::: DATA SHOWN

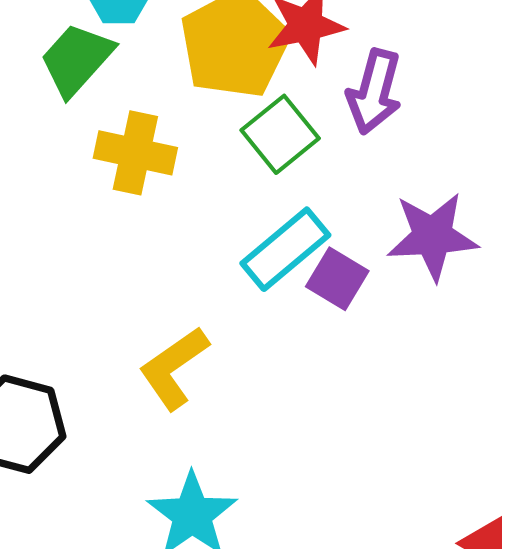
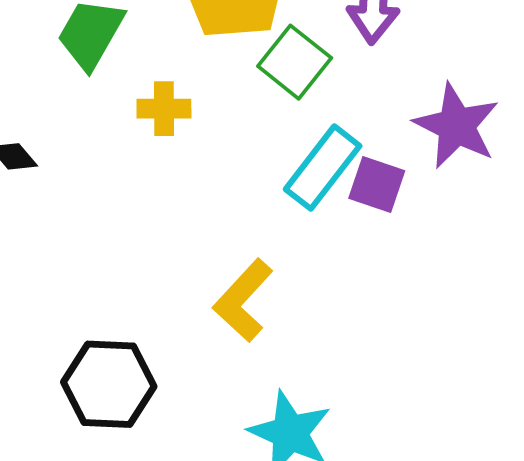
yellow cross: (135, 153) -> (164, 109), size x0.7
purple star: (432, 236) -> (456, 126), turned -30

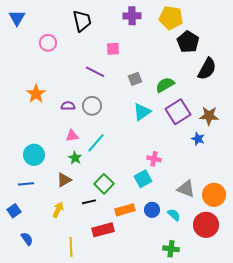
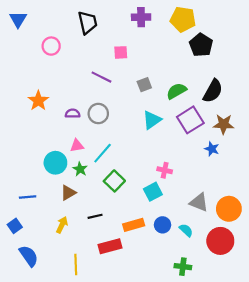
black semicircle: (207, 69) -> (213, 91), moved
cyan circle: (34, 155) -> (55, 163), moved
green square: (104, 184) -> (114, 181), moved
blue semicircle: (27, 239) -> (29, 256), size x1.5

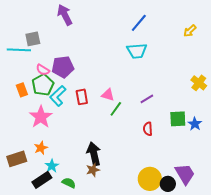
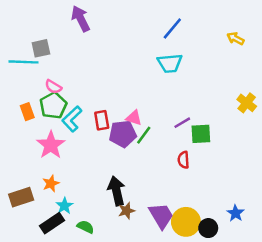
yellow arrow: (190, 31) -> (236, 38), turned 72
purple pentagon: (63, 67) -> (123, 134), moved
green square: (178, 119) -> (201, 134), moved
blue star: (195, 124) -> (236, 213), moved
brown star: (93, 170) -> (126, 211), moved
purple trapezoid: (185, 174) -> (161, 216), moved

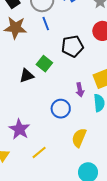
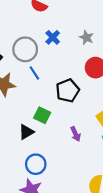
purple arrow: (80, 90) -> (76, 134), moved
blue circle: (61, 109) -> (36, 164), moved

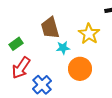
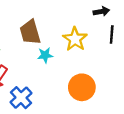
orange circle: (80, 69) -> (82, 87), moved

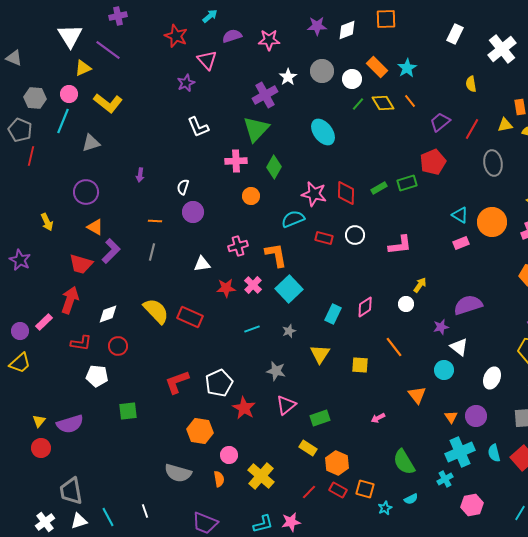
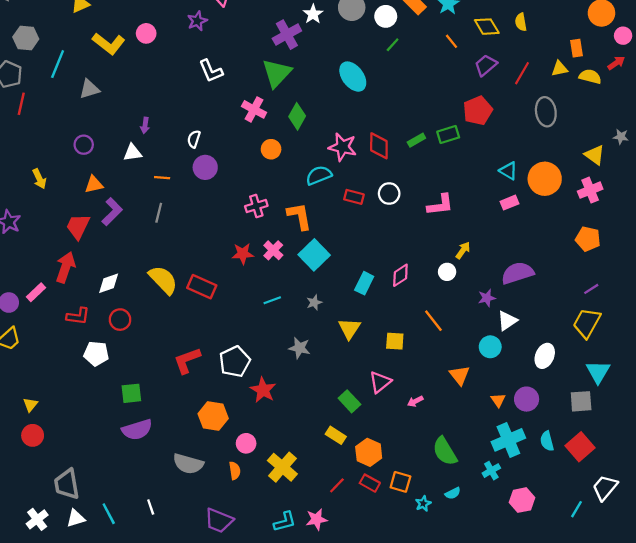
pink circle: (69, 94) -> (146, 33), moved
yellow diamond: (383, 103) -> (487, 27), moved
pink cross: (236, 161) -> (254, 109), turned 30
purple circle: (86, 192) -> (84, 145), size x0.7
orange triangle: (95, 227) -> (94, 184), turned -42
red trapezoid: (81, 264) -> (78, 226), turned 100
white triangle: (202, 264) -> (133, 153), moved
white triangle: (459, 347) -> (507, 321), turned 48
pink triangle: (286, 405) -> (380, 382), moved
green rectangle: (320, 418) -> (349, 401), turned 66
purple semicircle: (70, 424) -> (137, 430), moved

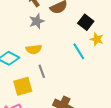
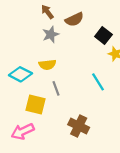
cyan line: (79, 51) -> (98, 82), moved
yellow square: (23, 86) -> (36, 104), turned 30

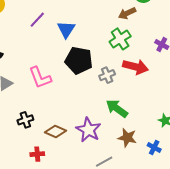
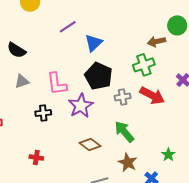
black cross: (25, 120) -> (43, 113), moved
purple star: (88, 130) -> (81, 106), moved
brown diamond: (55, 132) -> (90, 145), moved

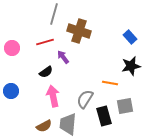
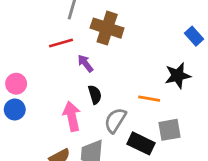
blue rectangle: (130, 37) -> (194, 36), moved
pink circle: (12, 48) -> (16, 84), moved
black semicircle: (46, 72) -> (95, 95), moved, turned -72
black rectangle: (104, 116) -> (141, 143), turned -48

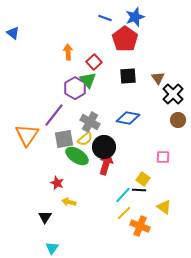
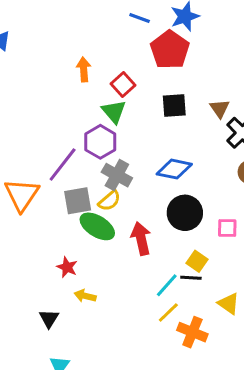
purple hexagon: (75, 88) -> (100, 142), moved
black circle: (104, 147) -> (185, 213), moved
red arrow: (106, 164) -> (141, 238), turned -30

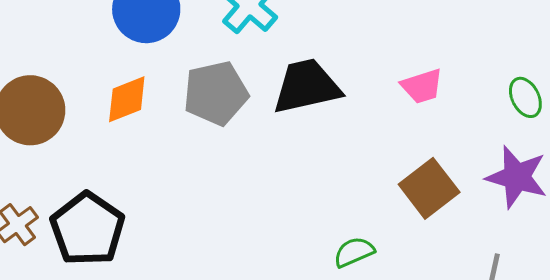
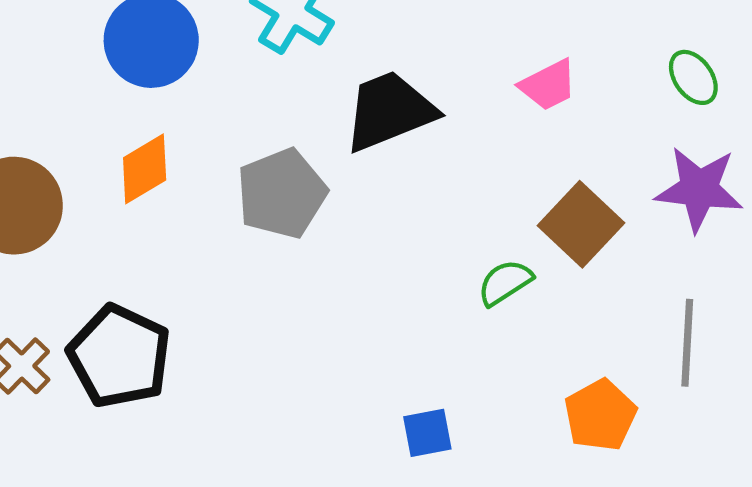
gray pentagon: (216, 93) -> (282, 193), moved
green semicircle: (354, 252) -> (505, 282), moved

::::::

AIM OF THE EXERCISE: Output exactly those lines of the data above that run from the line with "black cross: (25, 120) -> (43, 113), moved" up to and including the line with "black semicircle: (46, 72)". No pictures go in.

OUTPUT OF THE TASK:
black cross: (25, 120) -> (43, 113), moved
purple star: (88, 130) -> (81, 106), moved
brown diamond: (55, 132) -> (90, 145), moved

blue rectangle: (130, 37) -> (194, 36), moved
pink circle: (12, 48) -> (16, 84), moved
black semicircle: (46, 72) -> (95, 95), moved, turned -72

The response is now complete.